### [Exercise brief]
From the data below, copy each line that includes the word "cone".

(Colored object listings)
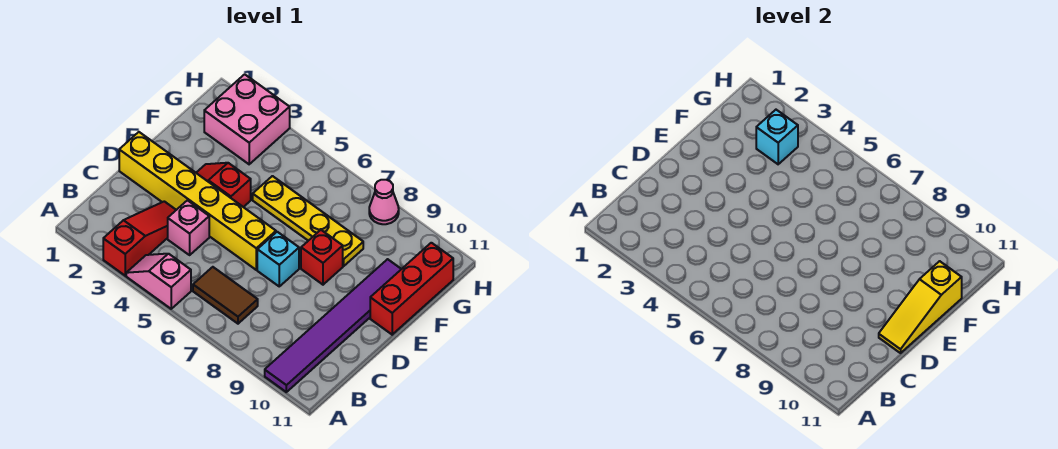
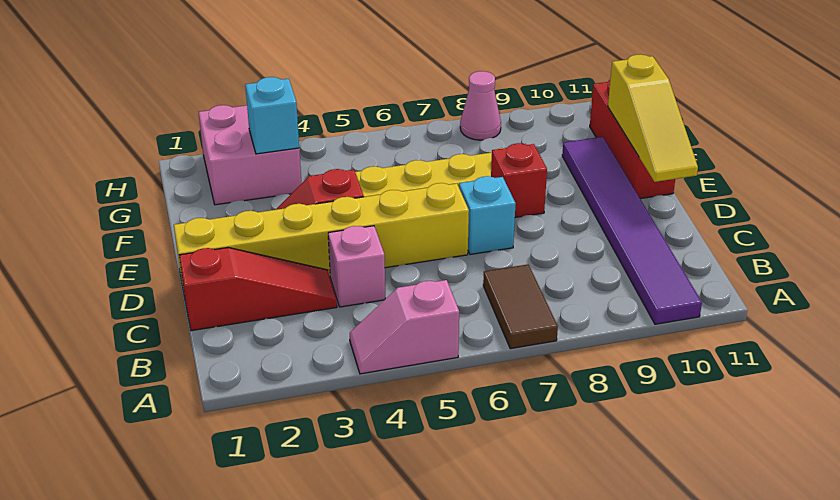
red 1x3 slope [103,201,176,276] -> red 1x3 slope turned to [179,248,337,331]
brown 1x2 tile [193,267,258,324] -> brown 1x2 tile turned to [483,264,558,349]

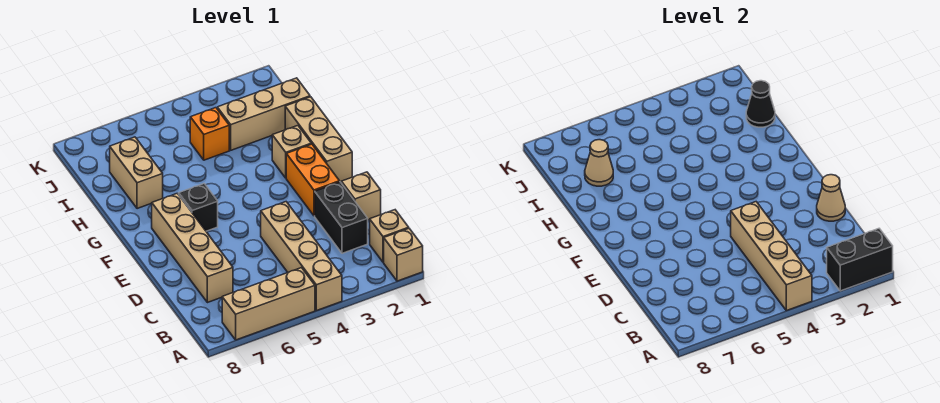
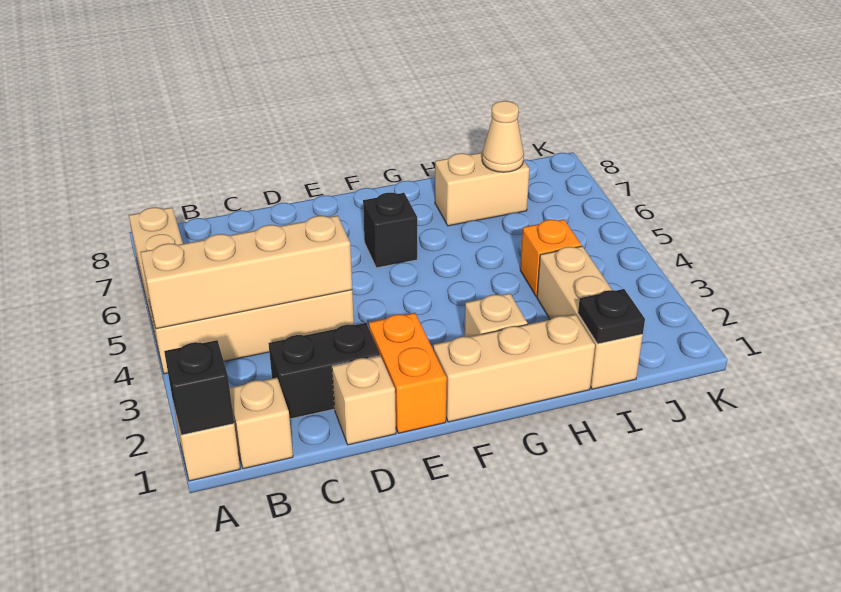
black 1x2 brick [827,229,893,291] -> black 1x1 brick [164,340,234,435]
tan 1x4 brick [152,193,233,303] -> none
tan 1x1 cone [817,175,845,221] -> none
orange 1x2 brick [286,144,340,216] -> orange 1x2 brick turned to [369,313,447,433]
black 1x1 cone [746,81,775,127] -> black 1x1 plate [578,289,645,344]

### [Result below]
tan 1x1 cone [817,175,845,221] -> none
black 1x1 cone [746,81,775,127] -> black 1x1 plate [578,289,645,344]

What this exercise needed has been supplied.